====== Records shown

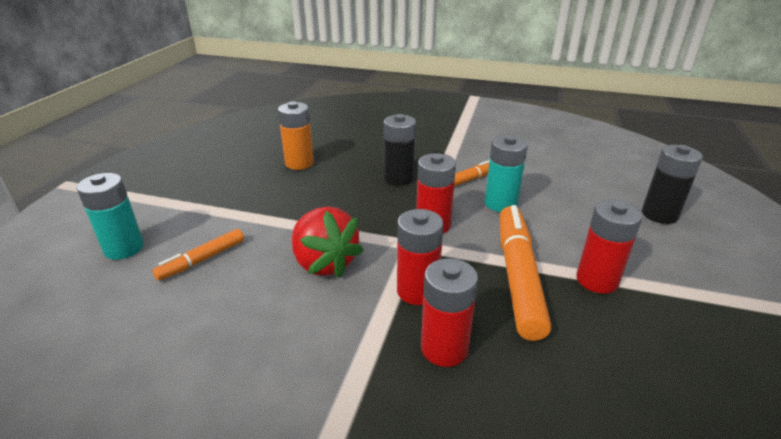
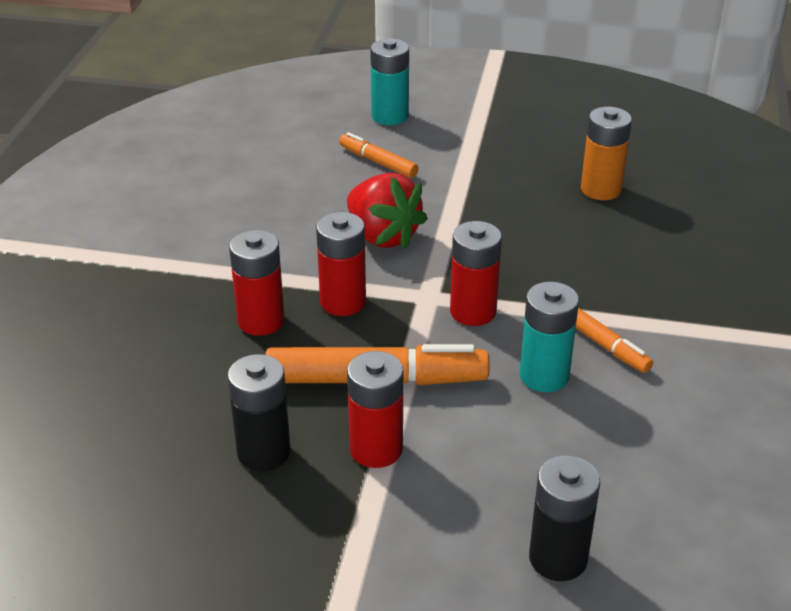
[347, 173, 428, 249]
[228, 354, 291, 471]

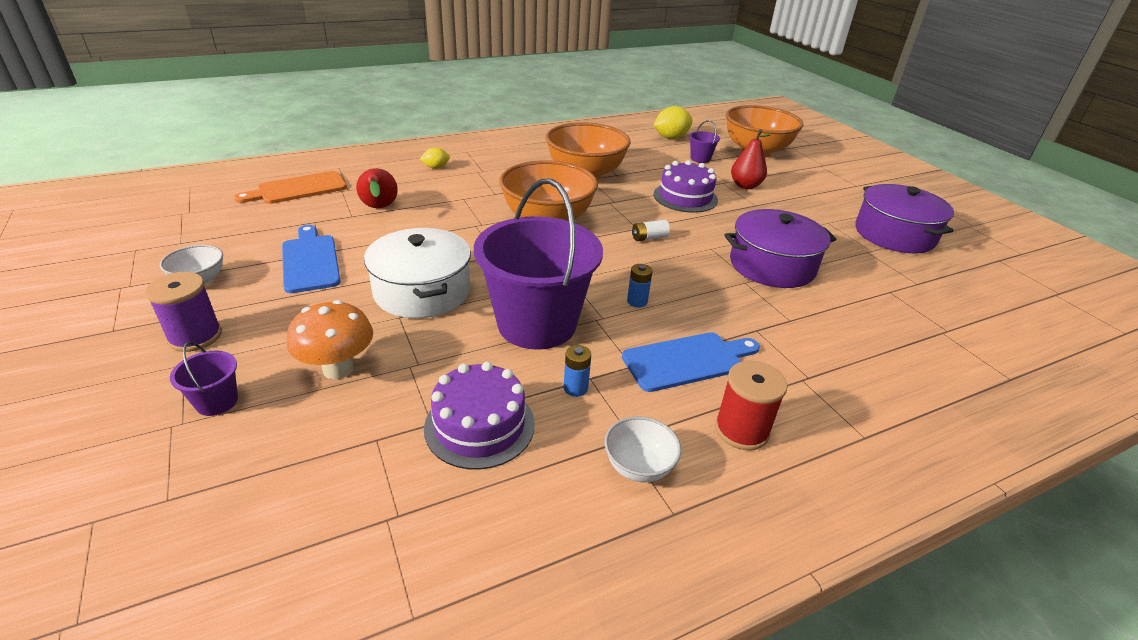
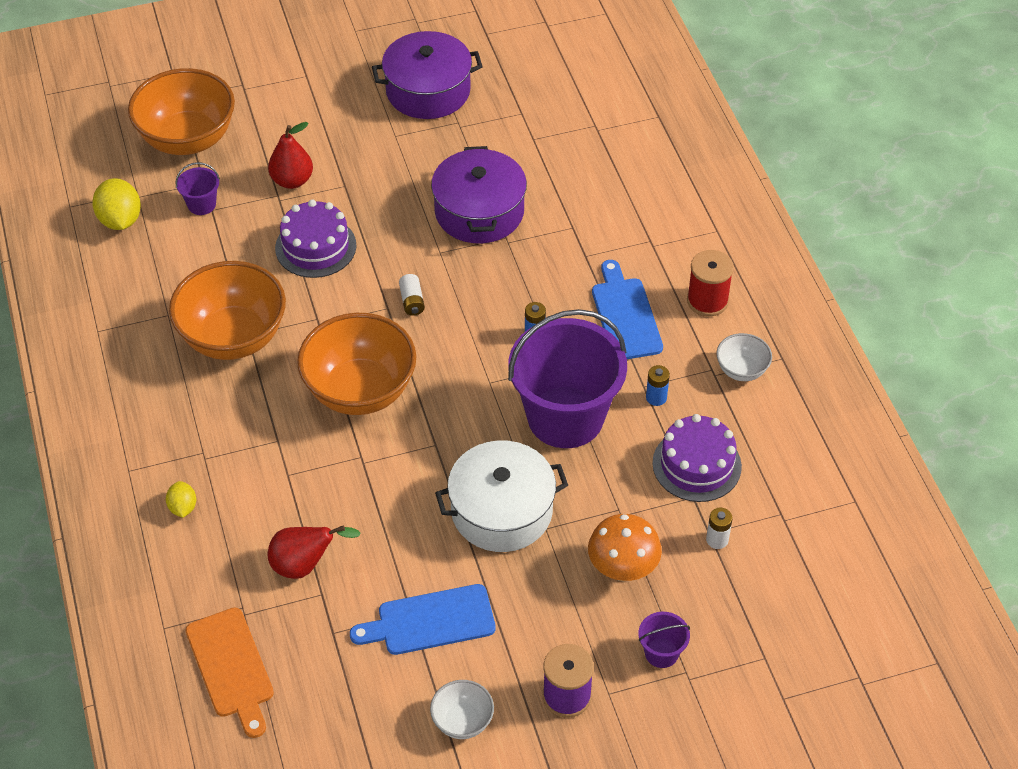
[706, 508, 732, 549]

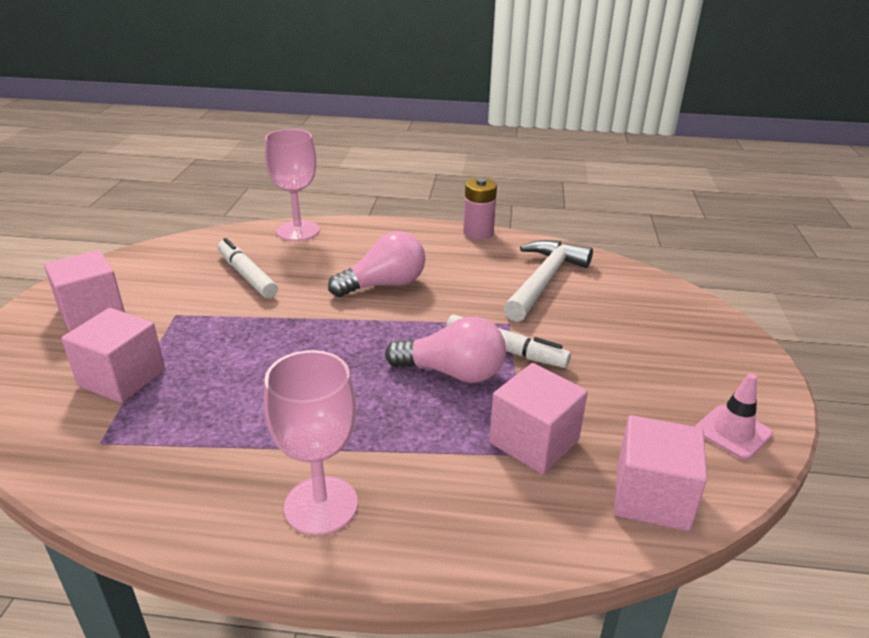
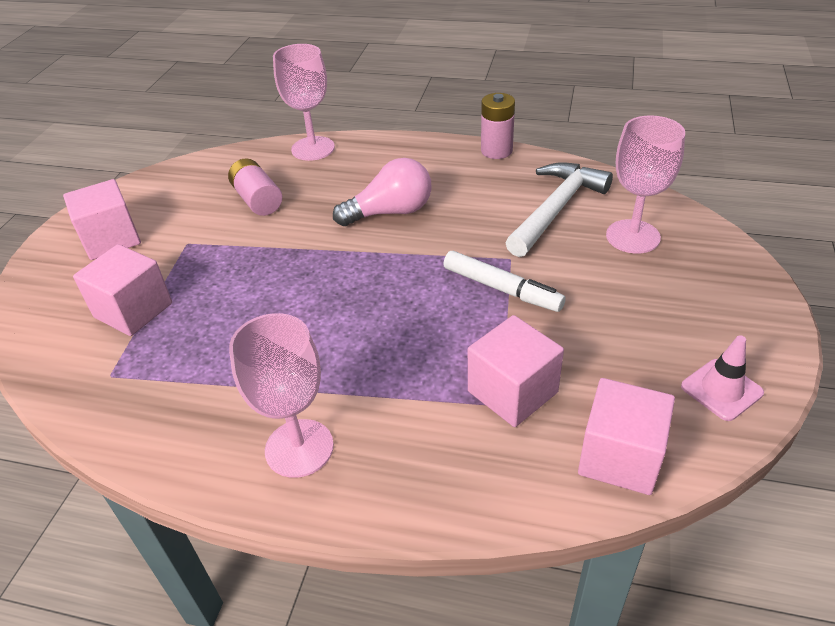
[228, 158, 282, 216]
[385, 317, 506, 383] (first image)
[606, 116, 685, 254]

============

→ What you need to do:
Repeat all the material exactly, but keep pictures out of the copy.

→ Solution to the exercise:
[347, 173, 428, 249]
[228, 354, 291, 471]

[706, 508, 732, 549]

[228, 158, 282, 216]
[385, 317, 506, 383] (first image)
[606, 116, 685, 254]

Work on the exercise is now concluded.